● Input for this task:

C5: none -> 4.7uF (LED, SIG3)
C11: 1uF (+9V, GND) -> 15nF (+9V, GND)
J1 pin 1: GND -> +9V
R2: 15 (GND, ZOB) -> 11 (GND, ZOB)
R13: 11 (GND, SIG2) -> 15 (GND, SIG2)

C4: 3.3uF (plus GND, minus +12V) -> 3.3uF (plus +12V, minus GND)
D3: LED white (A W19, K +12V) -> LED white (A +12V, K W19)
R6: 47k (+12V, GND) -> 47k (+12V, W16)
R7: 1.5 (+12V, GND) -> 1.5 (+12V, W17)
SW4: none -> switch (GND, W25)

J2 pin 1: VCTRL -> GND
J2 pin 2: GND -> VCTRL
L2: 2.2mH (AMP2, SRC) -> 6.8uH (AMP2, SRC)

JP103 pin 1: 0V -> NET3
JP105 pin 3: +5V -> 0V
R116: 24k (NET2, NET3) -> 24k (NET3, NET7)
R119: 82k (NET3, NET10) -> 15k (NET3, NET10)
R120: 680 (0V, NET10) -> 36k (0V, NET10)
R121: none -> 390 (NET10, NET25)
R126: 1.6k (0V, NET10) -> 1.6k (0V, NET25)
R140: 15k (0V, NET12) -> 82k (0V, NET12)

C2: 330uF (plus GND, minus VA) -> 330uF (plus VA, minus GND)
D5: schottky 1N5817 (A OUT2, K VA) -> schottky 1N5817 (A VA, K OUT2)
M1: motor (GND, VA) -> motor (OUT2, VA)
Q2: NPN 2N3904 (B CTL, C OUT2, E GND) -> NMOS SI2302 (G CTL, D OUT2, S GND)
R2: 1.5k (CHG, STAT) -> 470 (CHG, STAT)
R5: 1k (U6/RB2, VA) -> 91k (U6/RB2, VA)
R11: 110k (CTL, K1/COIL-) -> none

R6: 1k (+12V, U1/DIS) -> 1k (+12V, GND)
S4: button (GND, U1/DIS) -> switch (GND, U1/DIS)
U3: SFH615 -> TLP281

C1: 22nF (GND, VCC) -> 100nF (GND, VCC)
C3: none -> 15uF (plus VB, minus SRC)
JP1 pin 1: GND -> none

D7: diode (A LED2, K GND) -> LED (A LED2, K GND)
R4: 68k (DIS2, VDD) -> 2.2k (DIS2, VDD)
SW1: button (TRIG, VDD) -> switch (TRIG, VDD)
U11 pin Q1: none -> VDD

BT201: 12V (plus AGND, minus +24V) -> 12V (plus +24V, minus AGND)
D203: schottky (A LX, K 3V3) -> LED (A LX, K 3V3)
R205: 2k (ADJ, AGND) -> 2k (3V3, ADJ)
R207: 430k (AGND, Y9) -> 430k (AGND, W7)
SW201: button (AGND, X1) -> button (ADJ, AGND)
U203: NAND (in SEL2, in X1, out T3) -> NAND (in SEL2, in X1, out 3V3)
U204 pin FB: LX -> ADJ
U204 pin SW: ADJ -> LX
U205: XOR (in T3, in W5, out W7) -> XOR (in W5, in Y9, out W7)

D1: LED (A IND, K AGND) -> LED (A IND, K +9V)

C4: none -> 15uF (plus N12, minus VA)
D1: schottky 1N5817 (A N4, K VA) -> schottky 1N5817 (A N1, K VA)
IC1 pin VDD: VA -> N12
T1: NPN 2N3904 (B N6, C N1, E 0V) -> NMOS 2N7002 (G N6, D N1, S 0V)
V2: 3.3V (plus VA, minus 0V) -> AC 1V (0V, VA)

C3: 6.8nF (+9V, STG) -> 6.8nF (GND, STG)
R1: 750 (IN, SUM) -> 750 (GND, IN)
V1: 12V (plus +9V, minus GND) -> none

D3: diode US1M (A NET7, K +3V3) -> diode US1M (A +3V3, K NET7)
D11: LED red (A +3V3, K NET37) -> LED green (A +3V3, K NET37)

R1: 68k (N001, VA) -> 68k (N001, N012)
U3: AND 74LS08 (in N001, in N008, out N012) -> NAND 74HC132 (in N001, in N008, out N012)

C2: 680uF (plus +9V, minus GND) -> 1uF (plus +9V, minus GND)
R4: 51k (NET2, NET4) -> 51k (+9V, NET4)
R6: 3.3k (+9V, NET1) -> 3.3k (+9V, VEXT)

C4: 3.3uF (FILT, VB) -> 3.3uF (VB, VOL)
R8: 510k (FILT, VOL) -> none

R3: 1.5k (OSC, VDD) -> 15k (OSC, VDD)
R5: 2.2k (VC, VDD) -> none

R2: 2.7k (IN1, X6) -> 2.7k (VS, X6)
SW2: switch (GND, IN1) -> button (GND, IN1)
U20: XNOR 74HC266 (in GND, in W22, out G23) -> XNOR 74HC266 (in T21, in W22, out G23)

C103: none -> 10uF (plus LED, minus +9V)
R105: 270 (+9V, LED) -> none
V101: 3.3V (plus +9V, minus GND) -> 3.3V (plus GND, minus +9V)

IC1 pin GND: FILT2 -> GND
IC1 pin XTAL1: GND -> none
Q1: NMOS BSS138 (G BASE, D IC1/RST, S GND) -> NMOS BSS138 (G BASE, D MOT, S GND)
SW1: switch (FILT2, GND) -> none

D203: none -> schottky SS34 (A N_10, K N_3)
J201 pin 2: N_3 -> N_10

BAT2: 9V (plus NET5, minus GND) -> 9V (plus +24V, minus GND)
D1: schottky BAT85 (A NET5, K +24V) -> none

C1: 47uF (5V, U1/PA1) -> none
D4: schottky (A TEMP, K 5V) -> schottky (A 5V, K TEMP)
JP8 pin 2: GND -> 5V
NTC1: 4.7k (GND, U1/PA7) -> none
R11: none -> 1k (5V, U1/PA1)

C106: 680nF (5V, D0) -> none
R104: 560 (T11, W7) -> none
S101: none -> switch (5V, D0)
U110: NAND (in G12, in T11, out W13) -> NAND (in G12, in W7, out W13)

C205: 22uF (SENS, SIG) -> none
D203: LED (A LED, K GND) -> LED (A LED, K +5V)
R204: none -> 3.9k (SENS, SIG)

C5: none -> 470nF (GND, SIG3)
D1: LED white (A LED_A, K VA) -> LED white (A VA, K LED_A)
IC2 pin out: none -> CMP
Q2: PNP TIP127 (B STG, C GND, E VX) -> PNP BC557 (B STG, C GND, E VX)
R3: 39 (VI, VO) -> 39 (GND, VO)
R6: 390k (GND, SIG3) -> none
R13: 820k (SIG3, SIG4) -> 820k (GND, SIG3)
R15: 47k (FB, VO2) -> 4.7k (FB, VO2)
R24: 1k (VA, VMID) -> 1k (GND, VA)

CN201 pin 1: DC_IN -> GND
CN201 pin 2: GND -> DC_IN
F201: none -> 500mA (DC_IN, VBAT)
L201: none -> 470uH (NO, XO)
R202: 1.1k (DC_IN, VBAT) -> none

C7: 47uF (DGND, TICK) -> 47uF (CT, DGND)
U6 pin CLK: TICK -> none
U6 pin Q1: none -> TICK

● Task to carry out:
Return each entry without altering a single word.

● Reply to the task:
C5: none -> 4.7uF (LED, SIG3)
C11: 1uF (+9V, GND) -> 15nF (+9V, GND)
J1 pin 1: GND -> +9V
R2: 15 (GND, ZOB) -> 11 (GND, ZOB)
R13: 11 (GND, SIG2) -> 15 (GND, SIG2)

C4: 3.3uF (plus GND, minus +12V) -> 3.3uF (plus +12V, minus GND)
D3: LED white (A W19, K +12V) -> LED white (A +12V, K W19)
R6: 47k (+12V, GND) -> 47k (+12V, W16)
R7: 1.5 (+12V, GND) -> 1.5 (+12V, W17)
SW4: none -> switch (GND, W25)

J2 pin 1: VCTRL -> GND
J2 pin 2: GND -> VCTRL
L2: 2.2mH (AMP2, SRC) -> 6.8uH (AMP2, SRC)

JP103 pin 1: 0V -> NET3
JP105 pin 3: +5V -> 0V
R116: 24k (NET2, NET3) -> 24k (NET3, NET7)
R119: 82k (NET3, NET10) -> 15k (NET3, NET10)
R120: 680 (0V, NET10) -> 36k (0V, NET10)
R121: none -> 390 (NET10, NET25)
R126: 1.6k (0V, NET10) -> 1.6k (0V, NET25)
R140: 15k (0V, NET12) -> 82k (0V, NET12)

C2: 330uF (plus GND, minus VA) -> 330uF (plus VA, minus GND)
D5: schottky 1N5817 (A OUT2, K VA) -> schottky 1N5817 (A VA, K OUT2)
M1: motor (GND, VA) -> motor (OUT2, VA)
Q2: NPN 2N3904 (B CTL, C OUT2, E GND) -> NMOS SI2302 (G CTL, D OUT2, S GND)
R2: 1.5k (CHG, STAT) -> 470 (CHG, STAT)
R5: 1k (U6/RB2, VA) -> 91k (U6/RB2, VA)
R11: 110k (CTL, K1/COIL-) -> none

R6: 1k (+12V, U1/DIS) -> 1k (+12V, GND)
S4: button (GND, U1/DIS) -> switch (GND, U1/DIS)
U3: SFH615 -> TLP281

C1: 22nF (GND, VCC) -> 100nF (GND, VCC)
C3: none -> 15uF (plus VB, minus SRC)
JP1 pin 1: GND -> none

D7: diode (A LED2, K GND) -> LED (A LED2, K GND)
R4: 68k (DIS2, VDD) -> 2.2k (DIS2, VDD)
SW1: button (TRIG, VDD) -> switch (TRIG, VDD)
U11 pin Q1: none -> VDD

BT201: 12V (plus AGND, minus +24V) -> 12V (plus +24V, minus AGND)
D203: schottky (A LX, K 3V3) -> LED (A LX, K 3V3)
R205: 2k (ADJ, AGND) -> 2k (3V3, ADJ)
R207: 430k (AGND, Y9) -> 430k (AGND, W7)
SW201: button (AGND, X1) -> button (ADJ, AGND)
U203: NAND (in SEL2, in X1, out T3) -> NAND (in SEL2, in X1, out 3V3)
U204 pin FB: LX -> ADJ
U204 pin SW: ADJ -> LX
U205: XOR (in T3, in W5, out W7) -> XOR (in W5, in Y9, out W7)

D1: LED (A IND, K AGND) -> LED (A IND, K +9V)

C4: none -> 15uF (plus N12, minus VA)
D1: schottky 1N5817 (A N4, K VA) -> schottky 1N5817 (A N1, K VA)
IC1 pin VDD: VA -> N12
T1: NPN 2N3904 (B N6, C N1, E 0V) -> NMOS 2N7002 (G N6, D N1, S 0V)
V2: 3.3V (plus VA, minus 0V) -> AC 1V (0V, VA)

C3: 6.8nF (+9V, STG) -> 6.8nF (GND, STG)
R1: 750 (IN, SUM) -> 750 (GND, IN)
V1: 12V (plus +9V, minus GND) -> none

D3: diode US1M (A NET7, K +3V3) -> diode US1M (A +3V3, K NET7)
D11: LED red (A +3V3, K NET37) -> LED green (A +3V3, K NET37)

R1: 68k (N001, VA) -> 68k (N001, N012)
U3: AND 74LS08 (in N001, in N008, out N012) -> NAND 74HC132 (in N001, in N008, out N012)

C2: 680uF (plus +9V, minus GND) -> 1uF (plus +9V, minus GND)
R4: 51k (NET2, NET4) -> 51k (+9V, NET4)
R6: 3.3k (+9V, NET1) -> 3.3k (+9V, VEXT)

C4: 3.3uF (FILT, VB) -> 3.3uF (VB, VOL)
R8: 510k (FILT, VOL) -> none

R3: 1.5k (OSC, VDD) -> 15k (OSC, VDD)
R5: 2.2k (VC, VDD) -> none

R2: 2.7k (IN1, X6) -> 2.7k (VS, X6)
SW2: switch (GND, IN1) -> button (GND, IN1)
U20: XNOR 74HC266 (in GND, in W22, out G23) -> XNOR 74HC266 (in T21, in W22, out G23)

C103: none -> 10uF (plus LED, minus +9V)
R105: 270 (+9V, LED) -> none
V101: 3.3V (plus +9V, minus GND) -> 3.3V (plus GND, minus +9V)

IC1 pin GND: FILT2 -> GND
IC1 pin XTAL1: GND -> none
Q1: NMOS BSS138 (G BASE, D IC1/RST, S GND) -> NMOS BSS138 (G BASE, D MOT, S GND)
SW1: switch (FILT2, GND) -> none

D203: none -> schottky SS34 (A N_10, K N_3)
J201 pin 2: N_3 -> N_10

BAT2: 9V (plus NET5, minus GND) -> 9V (plus +24V, minus GND)
D1: schottky BAT85 (A NET5, K +24V) -> none

C1: 47uF (5V, U1/PA1) -> none
D4: schottky (A TEMP, K 5V) -> schottky (A 5V, K TEMP)
JP8 pin 2: GND -> 5V
NTC1: 4.7k (GND, U1/PA7) -> none
R11: none -> 1k (5V, U1/PA1)

C106: 680nF (5V, D0) -> none
R104: 560 (T11, W7) -> none
S101: none -> switch (5V, D0)
U110: NAND (in G12, in T11, out W13) -> NAND (in G12, in W7, out W13)

C205: 22uF (SENS, SIG) -> none
D203: LED (A LED, K GND) -> LED (A LED, K +5V)
R204: none -> 3.9k (SENS, SIG)

C5: none -> 470nF (GND, SIG3)
D1: LED white (A LED_A, K VA) -> LED white (A VA, K LED_A)
IC2 pin out: none -> CMP
Q2: PNP TIP127 (B STG, C GND, E VX) -> PNP BC557 (B STG, C GND, E VX)
R3: 39 (VI, VO) -> 39 (GND, VO)
R6: 390k (GND, SIG3) -> none
R13: 820k (SIG3, SIG4) -> 820k (GND, SIG3)
R15: 47k (FB, VO2) -> 4.7k (FB, VO2)
R24: 1k (VA, VMID) -> 1k (GND, VA)

CN201 pin 1: DC_IN -> GND
CN201 pin 2: GND -> DC_IN
F201: none -> 500mA (DC_IN, VBAT)
L201: none -> 470uH (NO, XO)
R202: 1.1k (DC_IN, VBAT) -> none

C7: 47uF (DGND, TICK) -> 47uF (CT, DGND)
U6 pin CLK: TICK -> none
U6 pin Q1: none -> TICK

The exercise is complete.